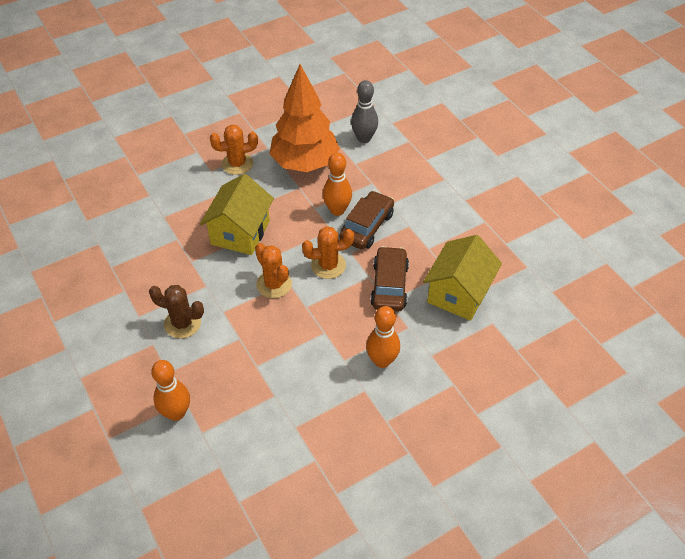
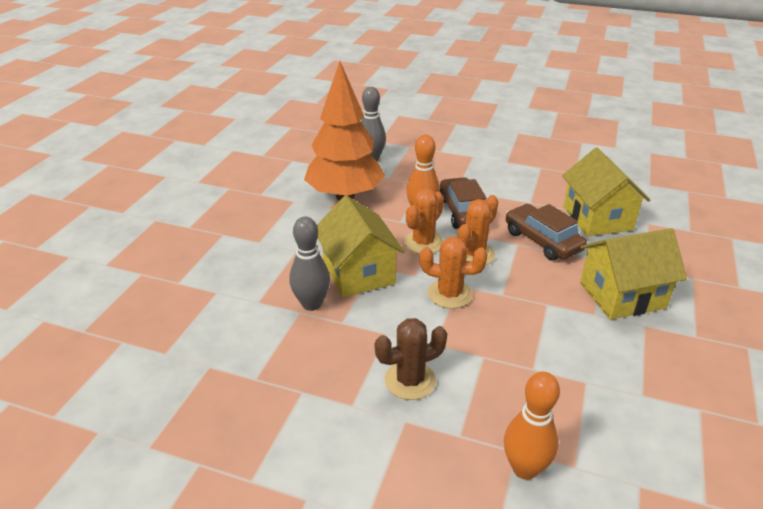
camera: 40 degrees left, 15 degrees down
(189, 237) = (311, 304): none -> grey bowling pin
(237, 164) = (280, 224): orange cactus -> orange cactus (423, 243)
(382, 361) = (622, 295): orange bowling pin -> yellow house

-------

Task objective>
Copy each line of the data that contains the word "orange".

Response for this exercise>
(237, 164) = (280, 224): orange cactus -> orange cactus (423, 243)
(382, 361) = (622, 295): orange bowling pin -> yellow house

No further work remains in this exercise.